- _Requirement_
Here the job is to transcribe the data exactly while omitting the images.

─── Records for processing ───

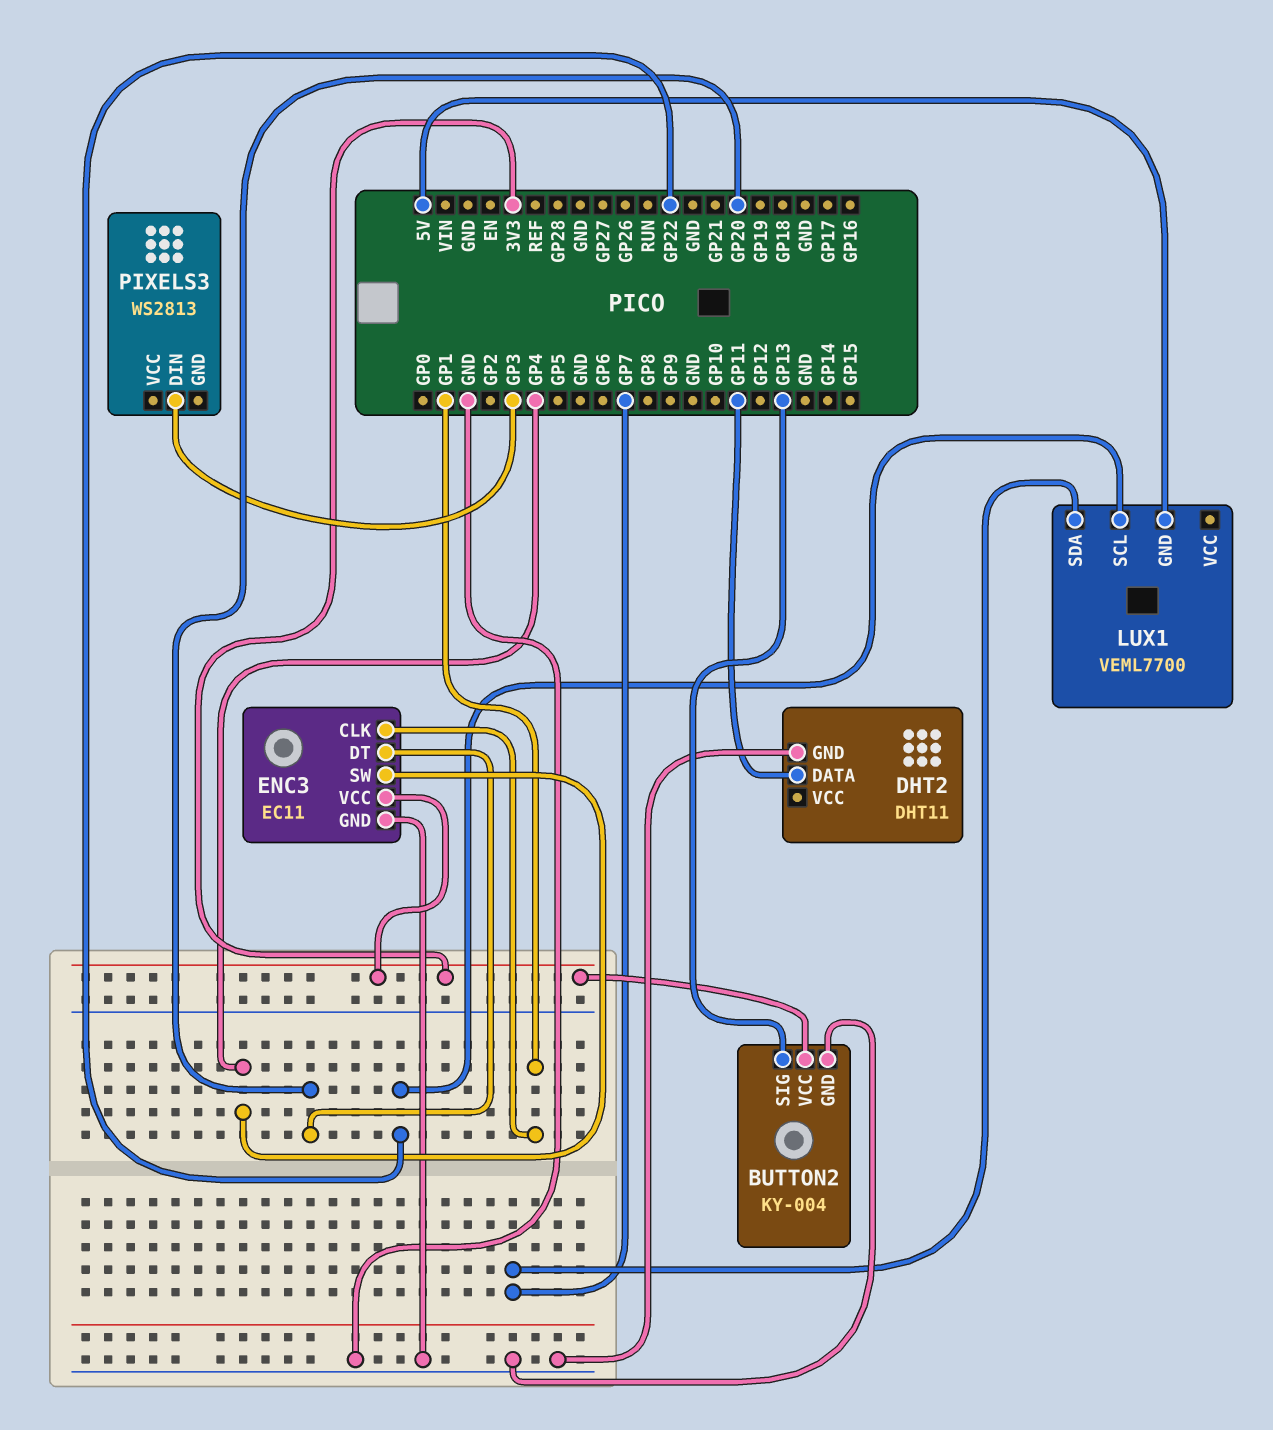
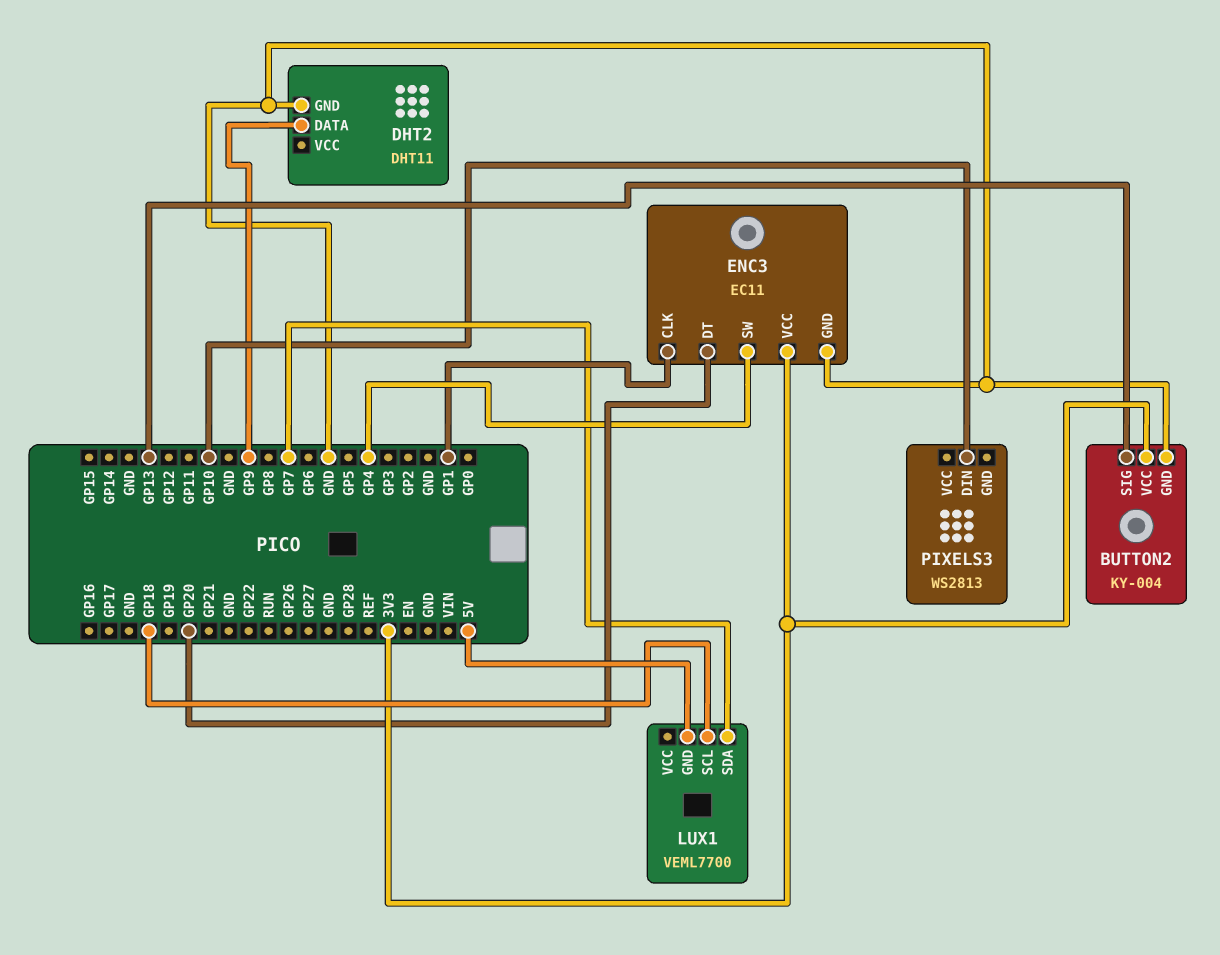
DHT2 pin DATA: GP11 -> GP9
LUX1 pin SCL: GP22 -> GP18
PIXELS3 pin DIN: GP3 -> GP10

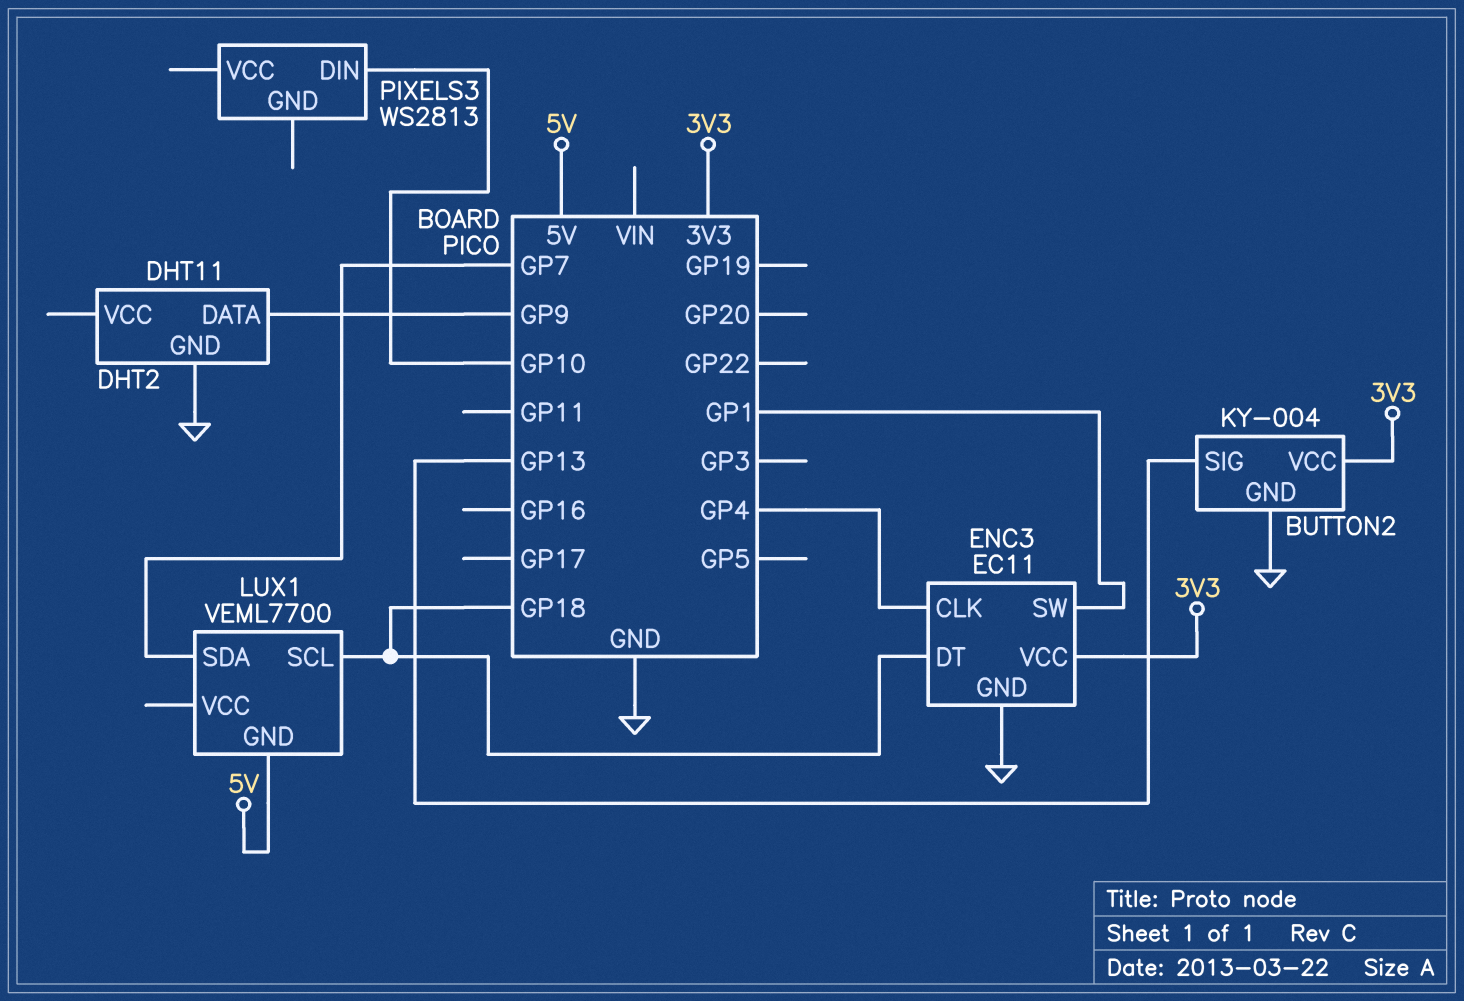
ENC3 pin CLK: GP1 -> GP4
ENC3 pin DT: GP20 -> GP18
ENC3 pin SW: GP4 -> GP1

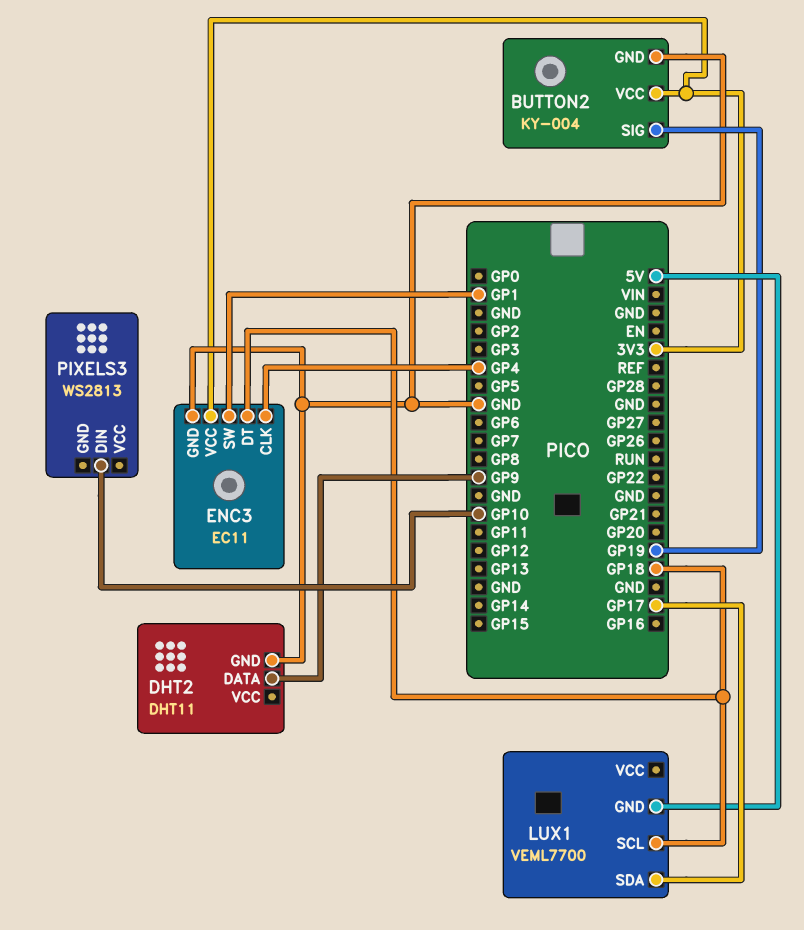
BUTTON2 pin SIG: GP13 -> GP19
LUX1 pin SDA: GP7 -> GP17

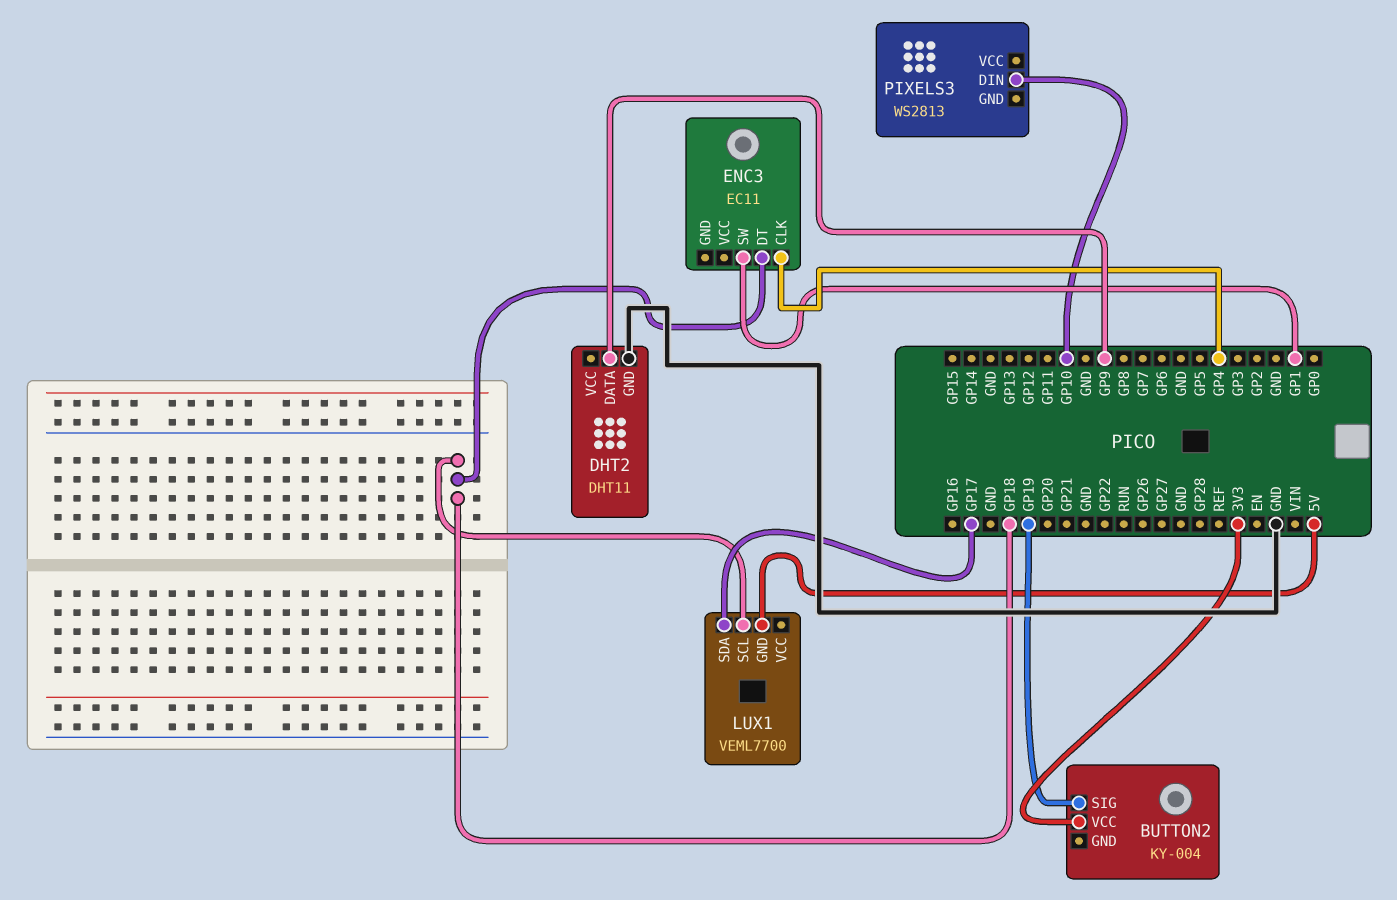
BUTTON2 pin GND: GND -> none
ENC3 pin GND: GND -> none
ENC3 pin VCC: 3V3 -> none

───

- _Result for this task_
DHT2 pin DATA: GP11 -> GP9
LUX1 pin SCL: GP22 -> GP18
PIXELS3 pin DIN: GP3 -> GP10

ENC3 pin CLK: GP1 -> GP4
ENC3 pin DT: GP20 -> GP18
ENC3 pin SW: GP4 -> GP1

BUTTON2 pin SIG: GP13 -> GP19
LUX1 pin SDA: GP7 -> GP17

BUTTON2 pin GND: GND -> none
ENC3 pin GND: GND -> none
ENC3 pin VCC: 3V3 -> none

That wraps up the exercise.